## Problem:
Reproduce every line of the records below word for word, omitting the pictures.

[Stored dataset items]

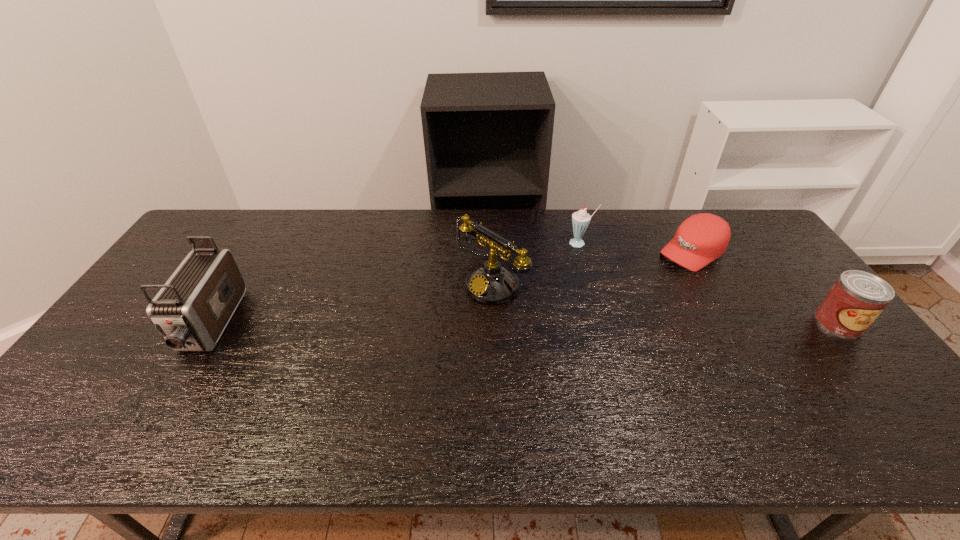
Locate an element on the screen. This screenshot has width=960, height=540. vacant point located between the can and the fourth object from right to left is located at coordinates (664, 303).

Locate an element on the screen. The image size is (960, 540). vacant area that lies between the leftmost object and the milkshake is located at coordinates (395, 284).

Identify the location of vacant space that's between the cap and the fourth tallest object. (765, 287).

Identify the location of unoccupied area between the rightmost object and the milkshake. (708, 283).

The width and height of the screenshot is (960, 540). Find the location of `vacant area between the fourth object from left to right and the leftmost object`. vacant area between the fourth object from left to right and the leftmost object is located at coordinates (451, 289).

The height and width of the screenshot is (540, 960). I want to click on free point between the cap and the telephone, so pos(591,268).

Point out which object is positioned as the fourth nearest to the fourth object from left to right. Please provide its 2D coordinates. Your answer should be formatted as a tuple, i.e. [(x, y)], where the tuple contains the x and y coordinates of a point satisfying the conditions above.

[(191, 311)]

You are a GUI agent. You are given a task and a screenshot of the screen. Output one action in this format:
    pyautogui.click(x=<x>, y=<y>)
    Task: Click on the object that can be found as the closest to the third object from left to right
    This screenshot has width=960, height=540.
    Given the screenshot: What is the action you would take?
    point(491,283)

You are a GUI agent. You are given a task and a screenshot of the screen. Output one action in this format:
    pyautogui.click(x=<x>, y=<y>)
    Task: Click on the vacant space that satisfies the following two spatial constraints: 1. on the back side of the telephone; 2. on the right side of the third object from left to right
    The width and height of the screenshot is (960, 540).
    Given the screenshot: What is the action you would take?
    pyautogui.click(x=490, y=243)

Image resolution: width=960 pixels, height=540 pixels. In order to click on vacant space that satisfies the following two spatial constraints: 1. on the front side of the cap; 2. on the left side of the milkshake in this screenshot , I will do (x=582, y=252).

## Result of the task:
Locate an element on the screen. This screenshot has width=960, height=540. vacant point located between the can and the fourth object from right to left is located at coordinates (664, 303).

Locate an element on the screen. The image size is (960, 540). vacant area that lies between the leftmost object and the milkshake is located at coordinates (395, 284).

Identify the location of vacant space that's between the cap and the fourth tallest object. (765, 287).

Identify the location of unoccupied area between the rightmost object and the milkshake. (708, 283).

The width and height of the screenshot is (960, 540). Find the location of `vacant area between the fourth object from left to right and the leftmost object`. vacant area between the fourth object from left to right and the leftmost object is located at coordinates (451, 289).

The height and width of the screenshot is (540, 960). I want to click on free point between the cap and the telephone, so pos(591,268).

Point out which object is positioned as the fourth nearest to the fourth object from left to right. Please provide its 2D coordinates. Your answer should be formatted as a tuple, i.e. [(x, y)], where the tuple contains the x and y coordinates of a point satisfying the conditions above.

[(191, 311)]

You are a GUI agent. You are given a task and a screenshot of the screen. Output one action in this format:
    pyautogui.click(x=<x>, y=<y>)
    Task: Click on the object that can be found as the closest to the third object from left to right
    This screenshot has width=960, height=540.
    Given the screenshot: What is the action you would take?
    point(491,283)

You are a GUI agent. You are given a task and a screenshot of the screen. Output one action in this format:
    pyautogui.click(x=<x>, y=<y>)
    Task: Click on the vacant space that satisfies the following two spatial constraints: 1. on the back side of the telephone; 2. on the right side of the third object from left to right
    The width and height of the screenshot is (960, 540).
    Given the screenshot: What is the action you would take?
    pyautogui.click(x=490, y=243)

Image resolution: width=960 pixels, height=540 pixels. In order to click on vacant space that satisfies the following two spatial constraints: 1. on the front side of the cap; 2. on the left side of the milkshake in this screenshot , I will do (x=582, y=252).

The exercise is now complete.